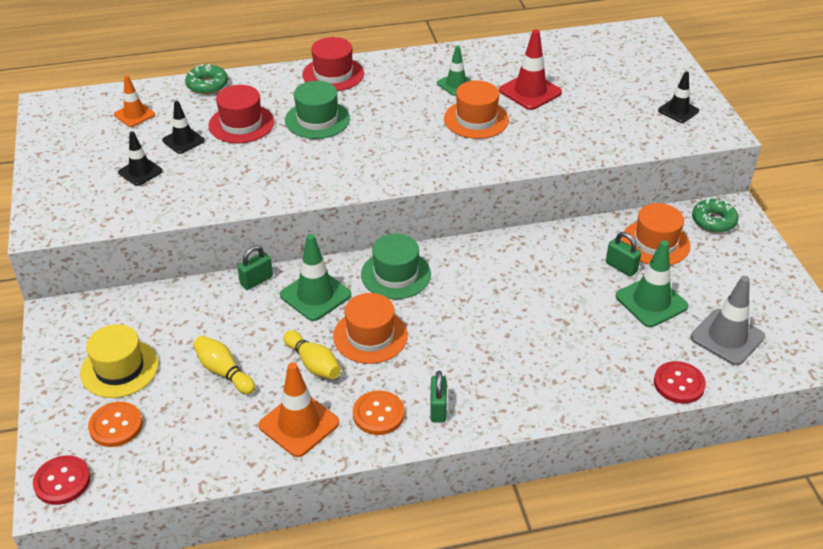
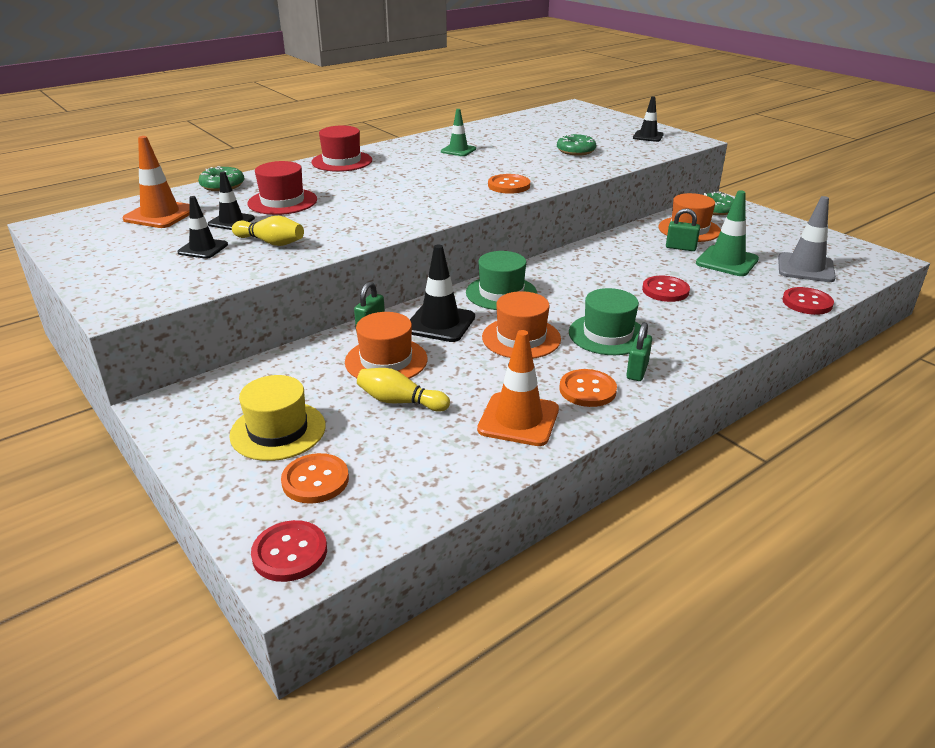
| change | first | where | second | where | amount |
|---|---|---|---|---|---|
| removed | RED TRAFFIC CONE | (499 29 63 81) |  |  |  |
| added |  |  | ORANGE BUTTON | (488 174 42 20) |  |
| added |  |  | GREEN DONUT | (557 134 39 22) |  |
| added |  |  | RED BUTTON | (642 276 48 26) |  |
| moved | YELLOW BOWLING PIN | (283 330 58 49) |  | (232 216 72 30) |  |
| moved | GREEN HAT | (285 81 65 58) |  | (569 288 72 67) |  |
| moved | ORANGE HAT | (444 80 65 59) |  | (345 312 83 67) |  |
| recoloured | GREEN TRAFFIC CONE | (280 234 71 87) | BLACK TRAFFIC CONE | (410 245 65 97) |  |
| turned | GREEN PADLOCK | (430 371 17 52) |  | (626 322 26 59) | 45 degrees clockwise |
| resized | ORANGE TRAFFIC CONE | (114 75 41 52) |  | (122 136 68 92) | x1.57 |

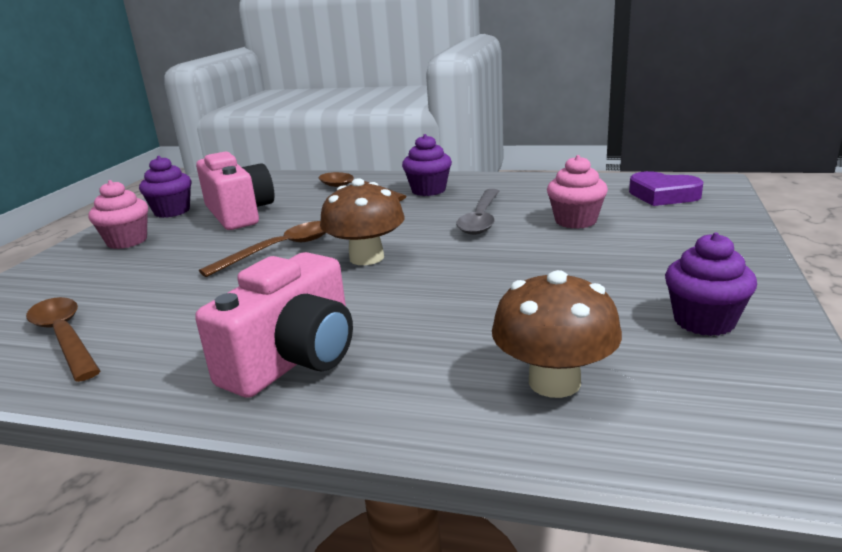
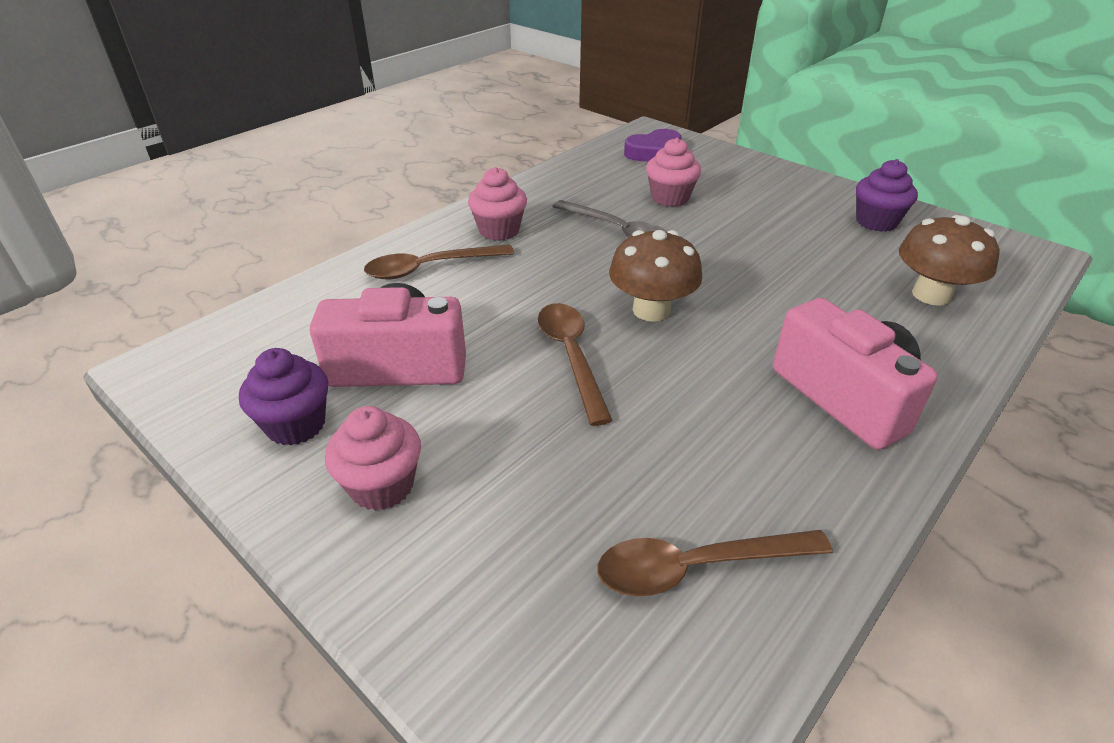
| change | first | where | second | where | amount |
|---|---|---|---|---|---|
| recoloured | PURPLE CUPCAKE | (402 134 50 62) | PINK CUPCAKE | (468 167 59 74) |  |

--*--

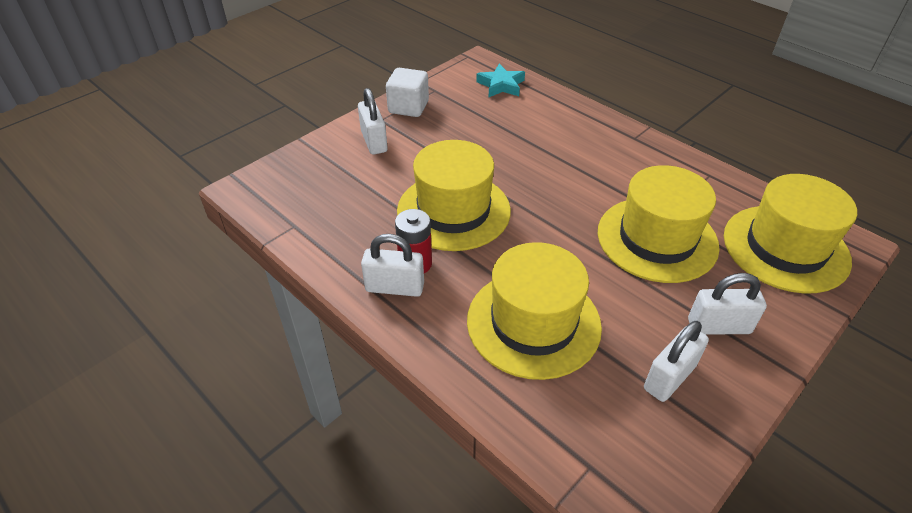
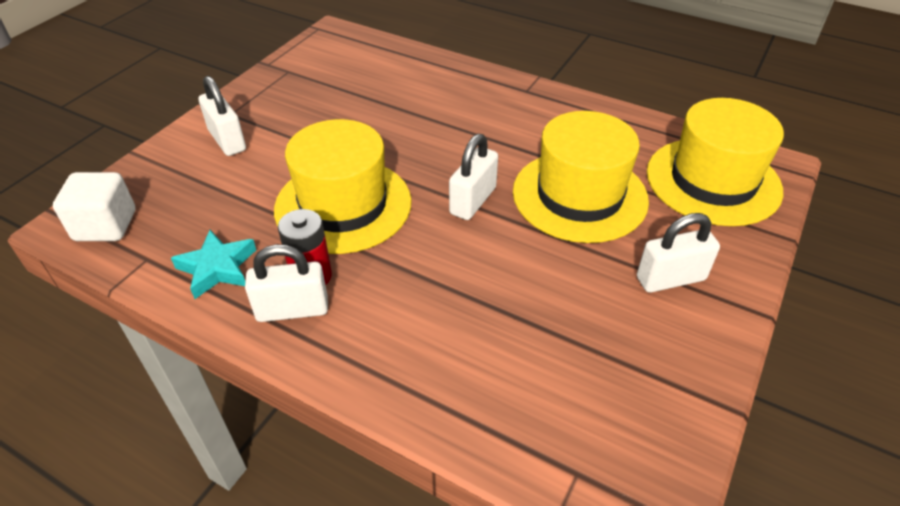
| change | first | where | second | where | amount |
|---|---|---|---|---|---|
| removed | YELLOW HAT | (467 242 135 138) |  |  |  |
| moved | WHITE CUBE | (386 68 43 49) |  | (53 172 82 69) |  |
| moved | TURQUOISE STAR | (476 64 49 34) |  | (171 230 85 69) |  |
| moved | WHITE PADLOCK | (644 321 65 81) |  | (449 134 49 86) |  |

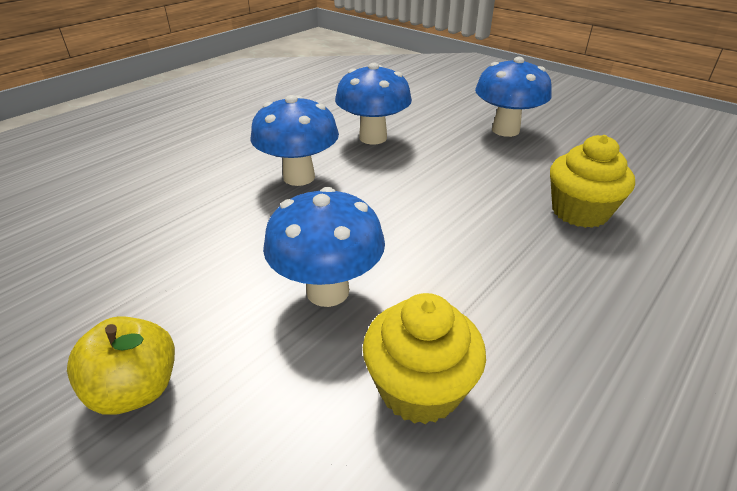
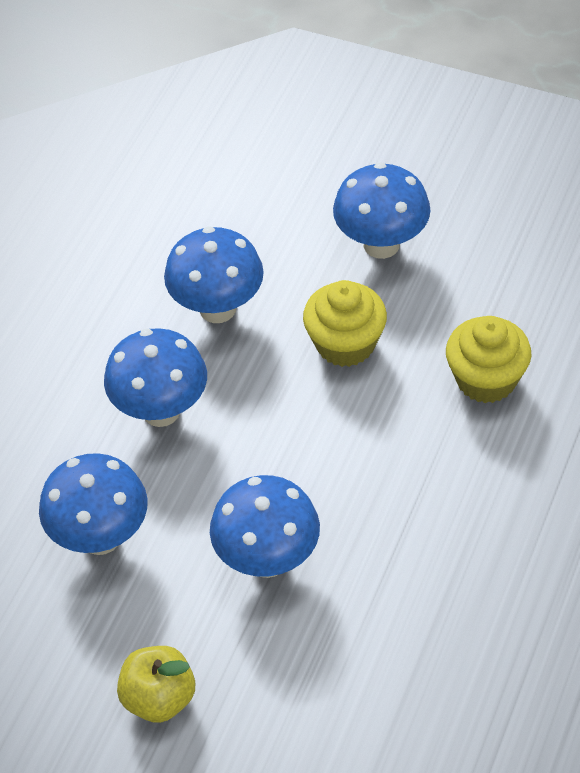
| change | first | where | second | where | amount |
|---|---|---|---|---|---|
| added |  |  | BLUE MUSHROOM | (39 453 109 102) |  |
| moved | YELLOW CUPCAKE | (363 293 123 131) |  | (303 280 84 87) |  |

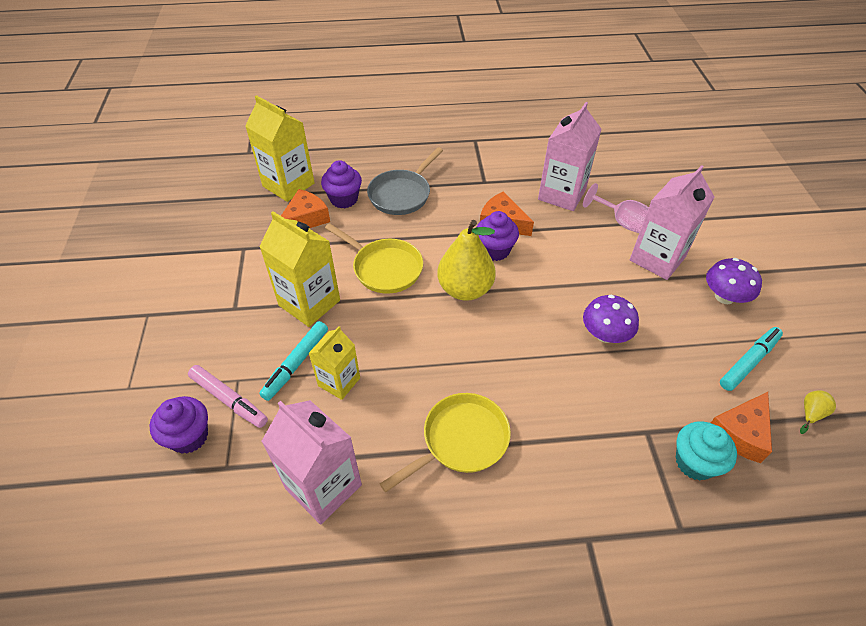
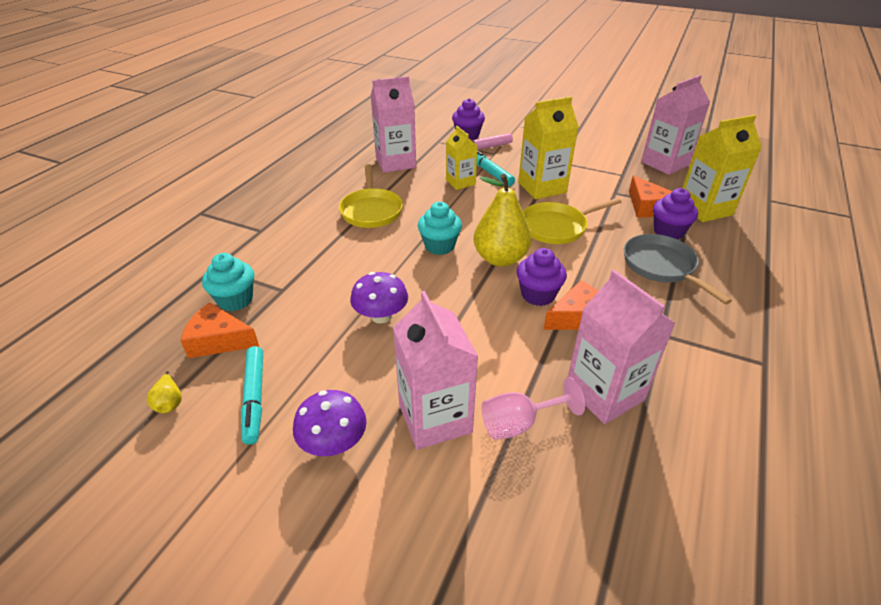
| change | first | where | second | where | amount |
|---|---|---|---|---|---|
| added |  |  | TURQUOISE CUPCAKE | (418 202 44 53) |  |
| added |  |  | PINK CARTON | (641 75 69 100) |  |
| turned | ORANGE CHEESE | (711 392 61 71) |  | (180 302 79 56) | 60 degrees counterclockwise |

--*--

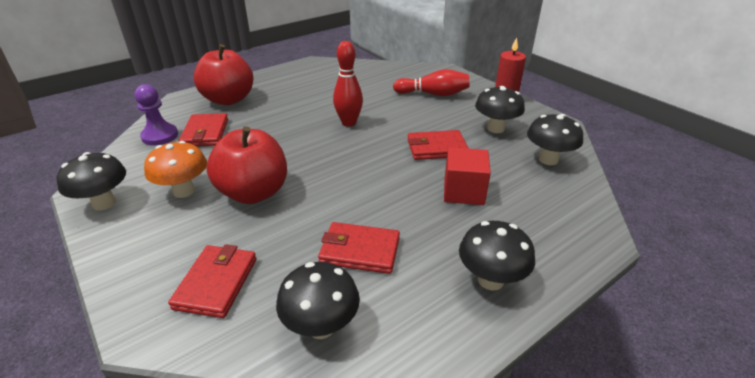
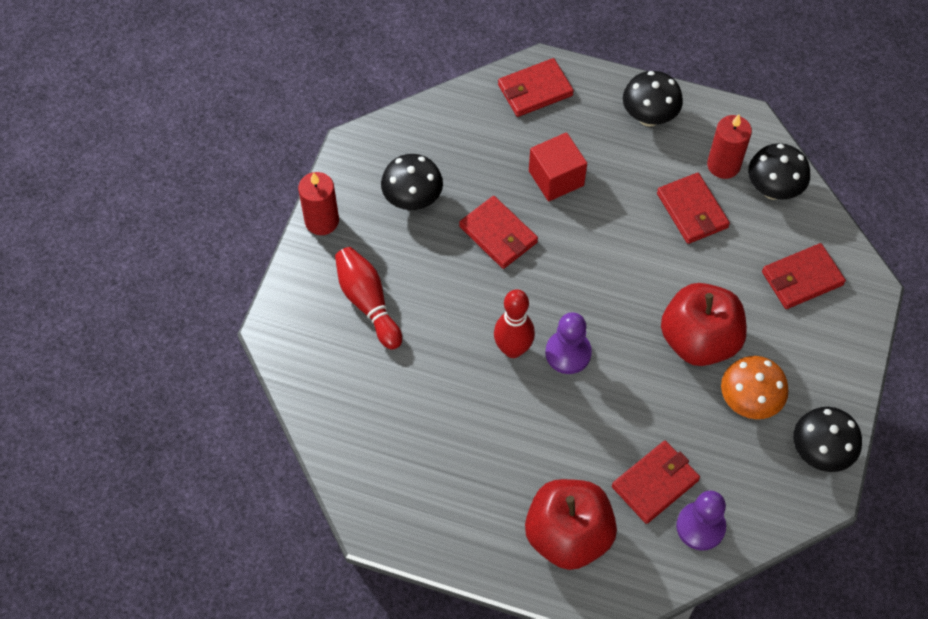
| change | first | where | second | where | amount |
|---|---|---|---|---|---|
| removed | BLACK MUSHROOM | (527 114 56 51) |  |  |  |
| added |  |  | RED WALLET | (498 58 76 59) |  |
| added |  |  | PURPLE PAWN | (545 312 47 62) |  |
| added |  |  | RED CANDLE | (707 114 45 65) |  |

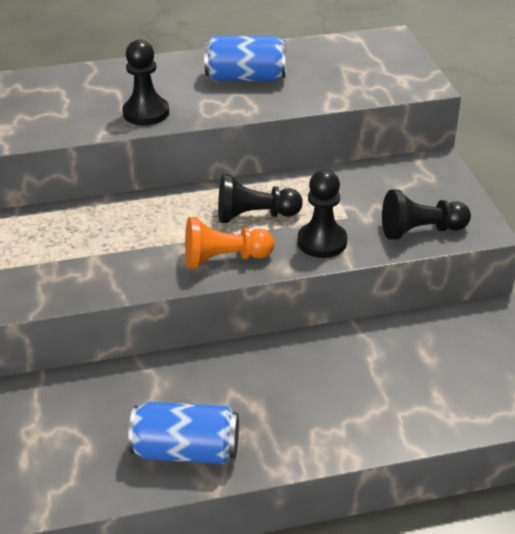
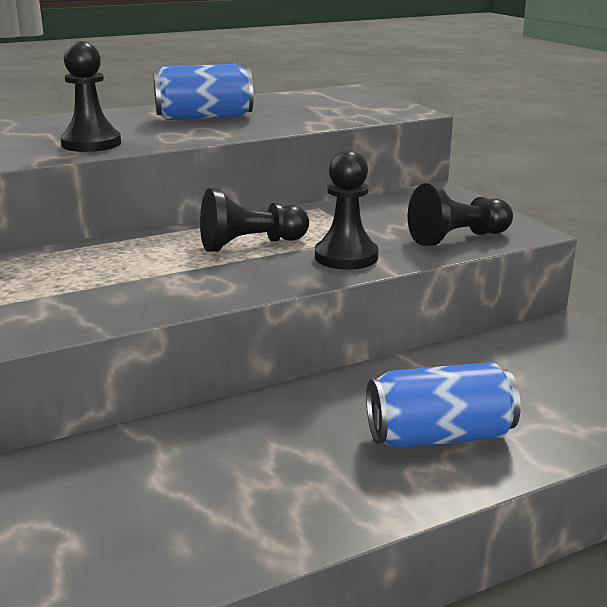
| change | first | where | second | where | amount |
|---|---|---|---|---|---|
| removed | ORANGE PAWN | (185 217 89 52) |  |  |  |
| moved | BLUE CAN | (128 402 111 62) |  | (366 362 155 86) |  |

--*--

> [PROMPT]
If a line in the material above contains "BUTTON", show that line.

> [RESPONSE AREA]
| added |  |  | ORANGE BUTTON | (488 174 42 20) |  |
| added |  |  | RED BUTTON | (642 276 48 26) |  |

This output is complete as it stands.